- Instructions for the task -
Using the records below, count the lines with "none" in them. Give the number only.

** Opening Given data block **

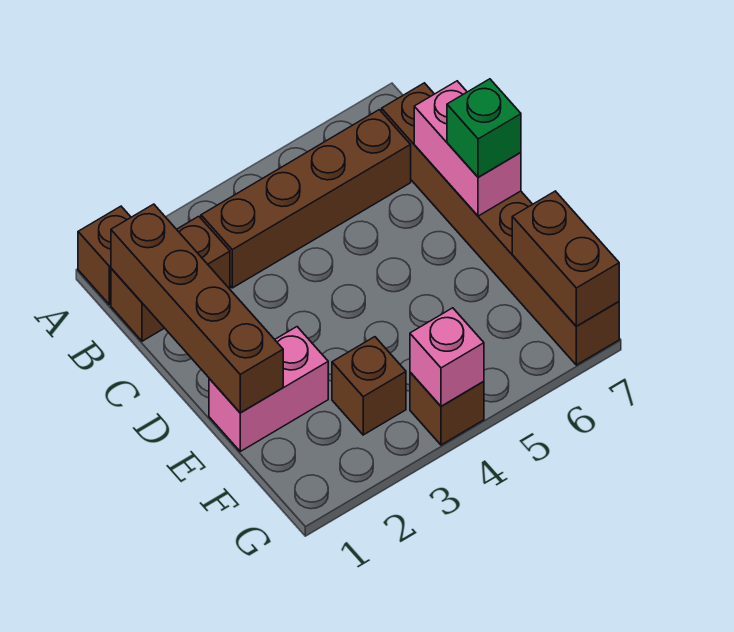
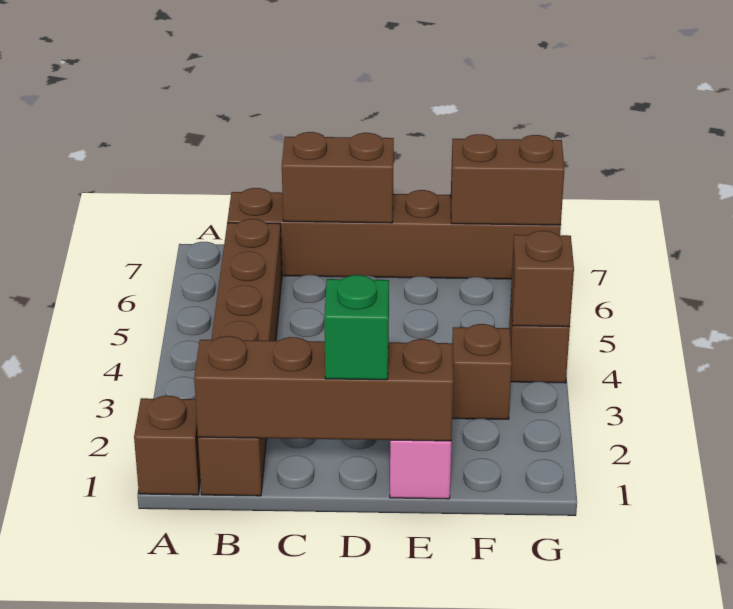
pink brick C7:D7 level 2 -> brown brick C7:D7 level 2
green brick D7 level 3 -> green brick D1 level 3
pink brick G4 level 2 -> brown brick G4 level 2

** Closing Given data block **
** Opening Given data block **

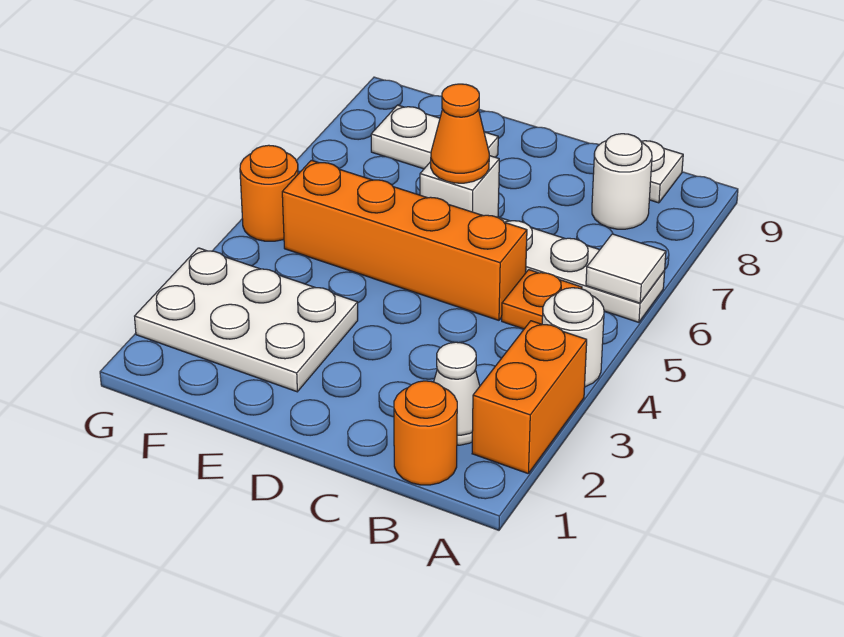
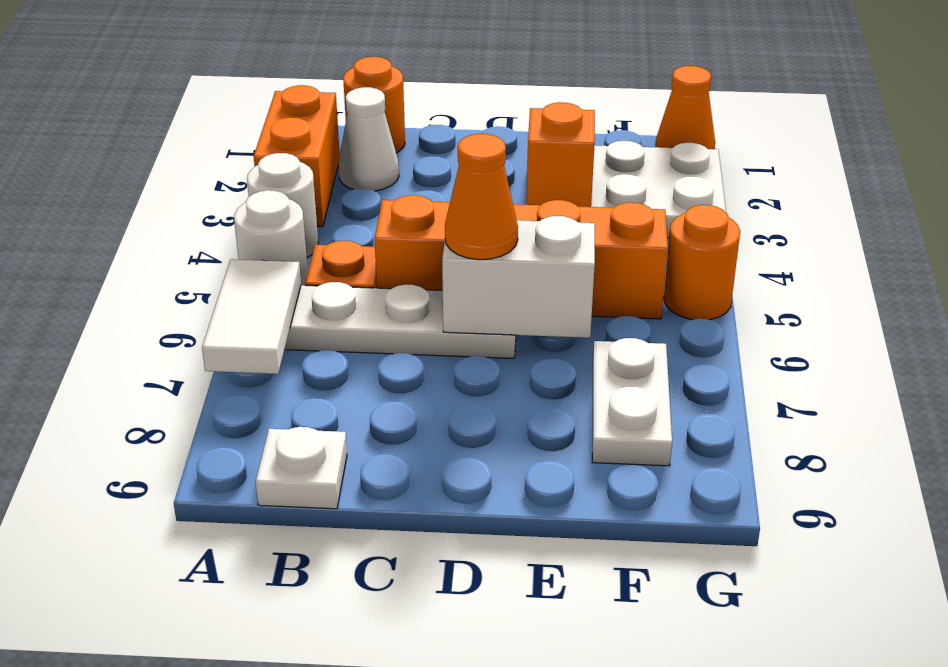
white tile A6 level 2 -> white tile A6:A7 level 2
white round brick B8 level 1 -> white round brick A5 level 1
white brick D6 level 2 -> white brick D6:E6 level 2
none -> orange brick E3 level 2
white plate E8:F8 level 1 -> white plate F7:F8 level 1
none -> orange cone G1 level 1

** Closing Given data block **
** Opening Given data block **

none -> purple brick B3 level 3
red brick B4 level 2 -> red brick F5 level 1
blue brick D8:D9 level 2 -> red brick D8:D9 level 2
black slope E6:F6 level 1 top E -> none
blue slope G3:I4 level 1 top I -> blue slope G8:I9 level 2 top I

** Closing Given data block **

- Solution to the problem -
4